* Dataset records
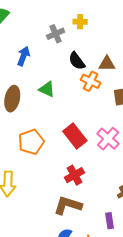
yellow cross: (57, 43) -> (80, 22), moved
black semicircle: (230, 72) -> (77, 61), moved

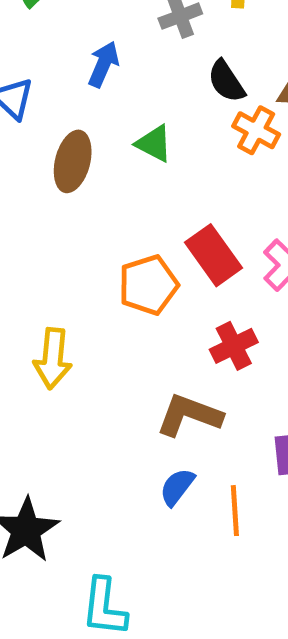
orange pentagon: (31, 142) -> (148, 285), moved
red cross: (75, 175) -> (234, 346), moved

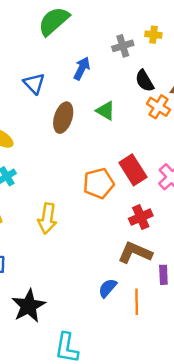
brown L-shape: (189, 415) -> (135, 253), moved

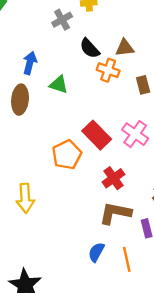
blue arrow: (82, 68) -> (30, 63), moved

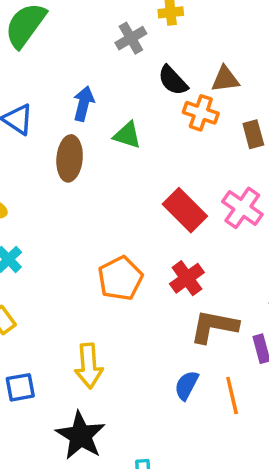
orange pentagon: (67, 155) -> (120, 278), moved
red cross: (114, 178) -> (187, 278), moved
yellow arrow: (25, 198) -> (89, 366), moved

* Problem description
Every line above that holds the string "orange" should be copied out.

* Your response
orange pentagon: (31, 142) -> (148, 285), moved
orange pentagon: (67, 155) -> (120, 278), moved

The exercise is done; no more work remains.